INSTRUCTIONS TO FOLLOW - Each line of the listing below should come back exactly as it is.

STORED DATA -
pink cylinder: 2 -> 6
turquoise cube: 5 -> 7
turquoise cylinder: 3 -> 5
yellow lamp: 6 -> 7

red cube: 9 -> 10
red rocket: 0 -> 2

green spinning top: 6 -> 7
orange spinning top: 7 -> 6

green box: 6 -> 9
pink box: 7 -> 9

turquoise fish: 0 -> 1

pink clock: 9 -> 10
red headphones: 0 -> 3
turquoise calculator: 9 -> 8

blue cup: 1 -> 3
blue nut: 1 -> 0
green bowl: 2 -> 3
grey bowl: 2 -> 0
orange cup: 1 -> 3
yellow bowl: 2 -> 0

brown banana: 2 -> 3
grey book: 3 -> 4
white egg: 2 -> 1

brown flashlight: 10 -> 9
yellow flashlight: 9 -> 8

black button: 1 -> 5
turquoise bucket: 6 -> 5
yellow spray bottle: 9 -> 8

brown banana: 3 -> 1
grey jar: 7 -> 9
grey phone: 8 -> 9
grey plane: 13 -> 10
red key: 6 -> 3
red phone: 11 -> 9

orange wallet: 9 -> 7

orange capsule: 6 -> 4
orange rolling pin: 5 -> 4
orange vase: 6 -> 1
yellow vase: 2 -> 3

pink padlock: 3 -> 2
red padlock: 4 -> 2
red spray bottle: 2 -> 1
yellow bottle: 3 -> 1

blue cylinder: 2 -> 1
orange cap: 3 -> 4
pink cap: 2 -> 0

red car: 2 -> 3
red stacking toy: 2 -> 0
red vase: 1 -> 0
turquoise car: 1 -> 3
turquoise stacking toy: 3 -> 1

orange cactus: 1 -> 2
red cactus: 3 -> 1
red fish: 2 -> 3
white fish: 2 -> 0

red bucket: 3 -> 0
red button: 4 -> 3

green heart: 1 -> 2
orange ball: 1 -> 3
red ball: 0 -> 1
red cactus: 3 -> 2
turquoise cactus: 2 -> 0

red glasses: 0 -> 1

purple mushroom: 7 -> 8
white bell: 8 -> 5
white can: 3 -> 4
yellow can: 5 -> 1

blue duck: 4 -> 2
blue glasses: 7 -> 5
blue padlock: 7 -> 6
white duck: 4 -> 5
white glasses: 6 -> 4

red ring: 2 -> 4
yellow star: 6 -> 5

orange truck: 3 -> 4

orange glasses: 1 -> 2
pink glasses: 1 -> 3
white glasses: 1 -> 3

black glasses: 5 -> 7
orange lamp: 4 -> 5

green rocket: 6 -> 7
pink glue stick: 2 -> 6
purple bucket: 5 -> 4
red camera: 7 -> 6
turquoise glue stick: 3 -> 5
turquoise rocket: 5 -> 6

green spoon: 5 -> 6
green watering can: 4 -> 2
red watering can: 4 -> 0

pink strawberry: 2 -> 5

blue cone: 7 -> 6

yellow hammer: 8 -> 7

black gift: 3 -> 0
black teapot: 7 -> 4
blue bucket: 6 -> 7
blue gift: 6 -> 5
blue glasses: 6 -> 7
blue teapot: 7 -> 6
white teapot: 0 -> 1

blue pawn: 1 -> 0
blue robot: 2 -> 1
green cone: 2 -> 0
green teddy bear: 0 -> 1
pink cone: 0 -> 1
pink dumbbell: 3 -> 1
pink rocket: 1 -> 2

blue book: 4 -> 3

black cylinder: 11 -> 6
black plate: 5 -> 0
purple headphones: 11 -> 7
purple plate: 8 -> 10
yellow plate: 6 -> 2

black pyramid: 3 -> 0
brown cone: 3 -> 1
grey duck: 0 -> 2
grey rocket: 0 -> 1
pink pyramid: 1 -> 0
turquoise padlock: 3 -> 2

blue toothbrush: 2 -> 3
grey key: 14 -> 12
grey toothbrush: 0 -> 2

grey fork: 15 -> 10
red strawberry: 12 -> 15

ANSWER SECTION -
pink cylinder: 2 -> 6
turquoise cube: 5 -> 7
turquoise cylinder: 3 -> 5
yellow lamp: 6 -> 7

red cube: 9 -> 10
red rocket: 0 -> 2

green spinning top: 6 -> 7
orange spinning top: 7 -> 6

green box: 6 -> 9
pink box: 7 -> 9

turquoise fish: 0 -> 1

pink clock: 9 -> 10
red headphones: 0 -> 3
turquoise calculator: 9 -> 8

blue cup: 1 -> 3
blue nut: 1 -> 0
green bowl: 2 -> 3
grey bowl: 2 -> 0
orange cup: 1 -> 3
yellow bowl: 2 -> 0

brown banana: 2 -> 3
grey book: 3 -> 4
white egg: 2 -> 1

brown flashlight: 10 -> 9
yellow flashlight: 9 -> 8

black button: 1 -> 5
turquoise bucket: 6 -> 5
yellow spray bottle: 9 -> 8

brown banana: 3 -> 1
grey jar: 7 -> 9
grey phone: 8 -> 9
grey plane: 13 -> 10
red key: 6 -> 3
red phone: 11 -> 9

orange wallet: 9 -> 7

orange capsule: 6 -> 4
orange rolling pin: 5 -> 4
orange vase: 6 -> 1
yellow vase: 2 -> 3

pink padlock: 3 -> 2
red padlock: 4 -> 2
red spray bottle: 2 -> 1
yellow bottle: 3 -> 1

blue cylinder: 2 -> 1
orange cap: 3 -> 4
pink cap: 2 -> 0

red car: 2 -> 3
red stacking toy: 2 -> 0
red vase: 1 -> 0
turquoise car: 1 -> 3
turquoise stacking toy: 3 -> 1

orange cactus: 1 -> 2
red cactus: 3 -> 1
red fish: 2 -> 3
white fish: 2 -> 0

red bucket: 3 -> 0
red button: 4 -> 3

green heart: 1 -> 2
orange ball: 1 -> 3
red ball: 0 -> 1
red cactus: 3 -> 2
turquoise cactus: 2 -> 0

red glasses: 0 -> 1

purple mushroom: 7 -> 8
white bell: 8 -> 5
white can: 3 -> 4
yellow can: 5 -> 1

blue duck: 4 -> 2
blue glasses: 7 -> 5
blue padlock: 7 -> 6
white duck: 4 -> 5
white glasses: 6 -> 4

red ring: 2 -> 4
yellow star: 6 -> 5

orange truck: 3 -> 4

orange glasses: 1 -> 2
pink glasses: 1 -> 3
white glasses: 1 -> 3

black glasses: 5 -> 7
orange lamp: 4 -> 5

green rocket: 6 -> 7
pink glue stick: 2 -> 6
purple bucket: 5 -> 4
red camera: 7 -> 6
turquoise glue stick: 3 -> 5
turquoise rocket: 5 -> 6

green spoon: 5 -> 6
green watering can: 4 -> 2
red watering can: 4 -> 0

pink strawberry: 2 -> 5

blue cone: 7 -> 6

yellow hammer: 8 -> 7

black gift: 3 -> 0
black teapot: 7 -> 4
blue bucket: 6 -> 7
blue gift: 6 -> 5
blue glasses: 6 -> 7
blue teapot: 7 -> 6
white teapot: 0 -> 1

blue pawn: 1 -> 0
blue robot: 2 -> 1
green cone: 2 -> 0
green teddy bear: 0 -> 1
pink cone: 0 -> 1
pink dumbbell: 3 -> 1
pink rocket: 1 -> 2

blue book: 4 -> 3

black cylinder: 11 -> 6
black plate: 5 -> 0
purple headphones: 11 -> 7
purple plate: 8 -> 10
yellow plate: 6 -> 2

black pyramid: 3 -> 0
brown cone: 3 -> 1
grey duck: 0 -> 2
grey rocket: 0 -> 1
pink pyramid: 1 -> 0
turquoise padlock: 3 -> 2

blue toothbrush: 2 -> 3
grey key: 14 -> 12
grey toothbrush: 0 -> 2

grey fork: 15 -> 10
red strawberry: 12 -> 15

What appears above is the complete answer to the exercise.